======== DATA

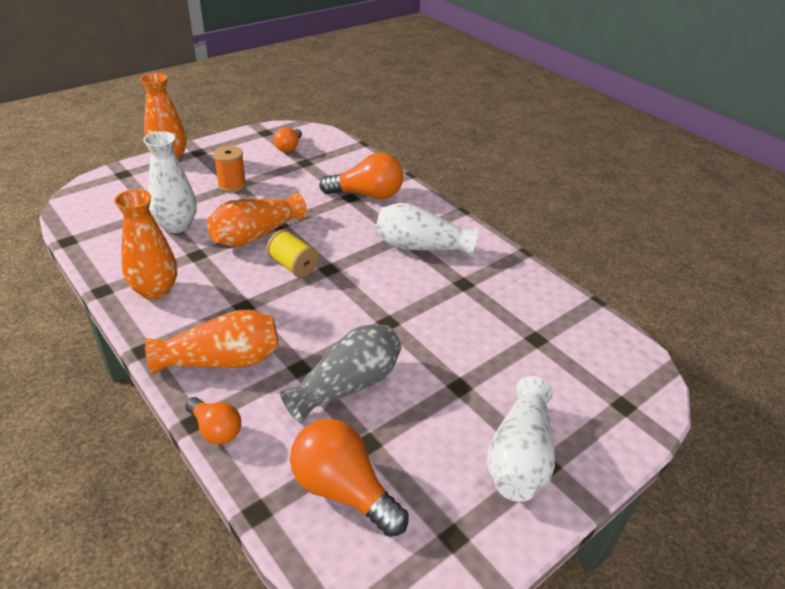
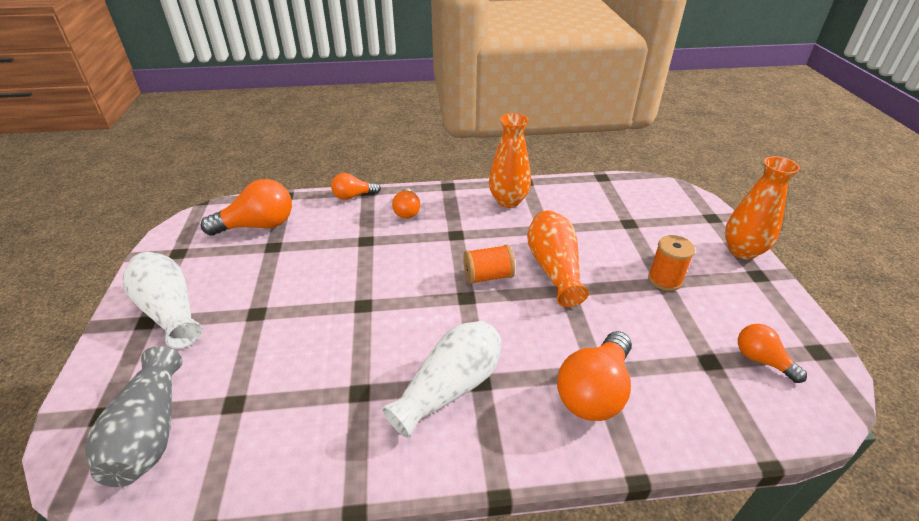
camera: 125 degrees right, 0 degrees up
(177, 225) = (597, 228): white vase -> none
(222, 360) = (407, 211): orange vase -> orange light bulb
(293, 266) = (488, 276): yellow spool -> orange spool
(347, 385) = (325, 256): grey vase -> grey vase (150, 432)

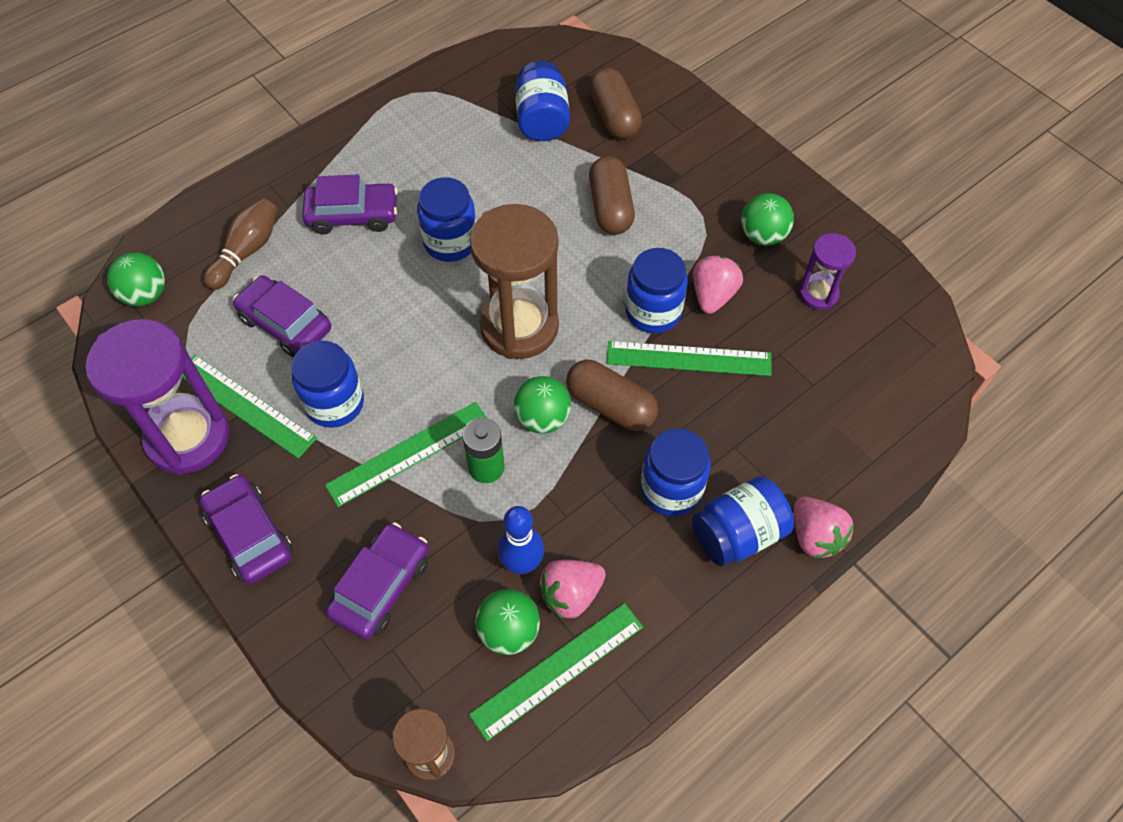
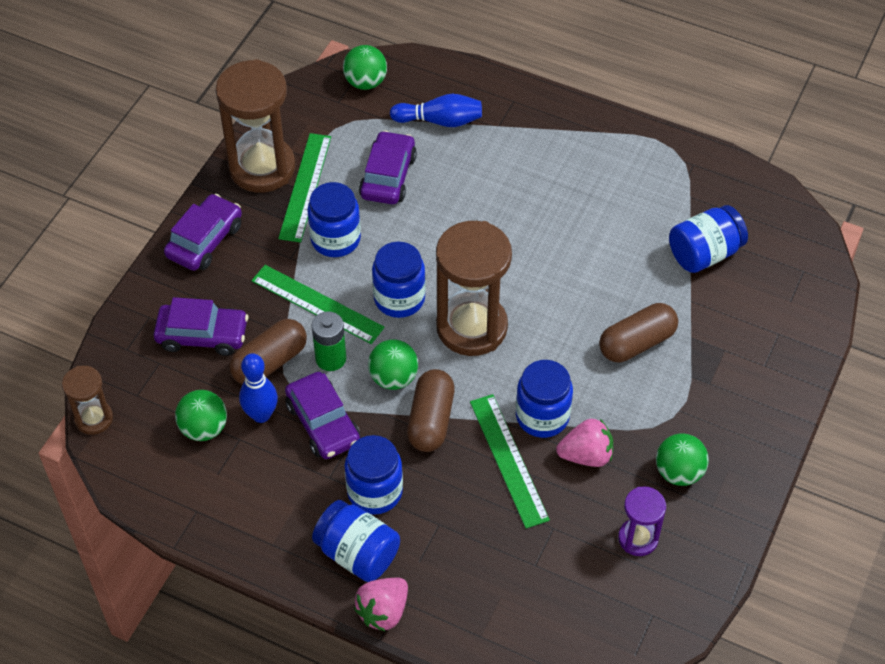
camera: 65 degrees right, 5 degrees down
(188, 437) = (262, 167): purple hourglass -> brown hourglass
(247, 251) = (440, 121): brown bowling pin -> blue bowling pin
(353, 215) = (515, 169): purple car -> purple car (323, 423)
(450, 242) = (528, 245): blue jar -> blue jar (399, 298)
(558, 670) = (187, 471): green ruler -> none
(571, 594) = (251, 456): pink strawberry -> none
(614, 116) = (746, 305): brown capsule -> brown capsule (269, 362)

================

## ACTIVITY
From the line holding "(353, 215) = (515, 169): purple" to the final line of the data, repeat every line exactly. Leave out all the rest.

## SOLUTION
(353, 215) = (515, 169): purple car -> purple car (323, 423)
(450, 242) = (528, 245): blue jar -> blue jar (399, 298)
(558, 670) = (187, 471): green ruler -> none
(571, 594) = (251, 456): pink strawberry -> none
(614, 116) = (746, 305): brown capsule -> brown capsule (269, 362)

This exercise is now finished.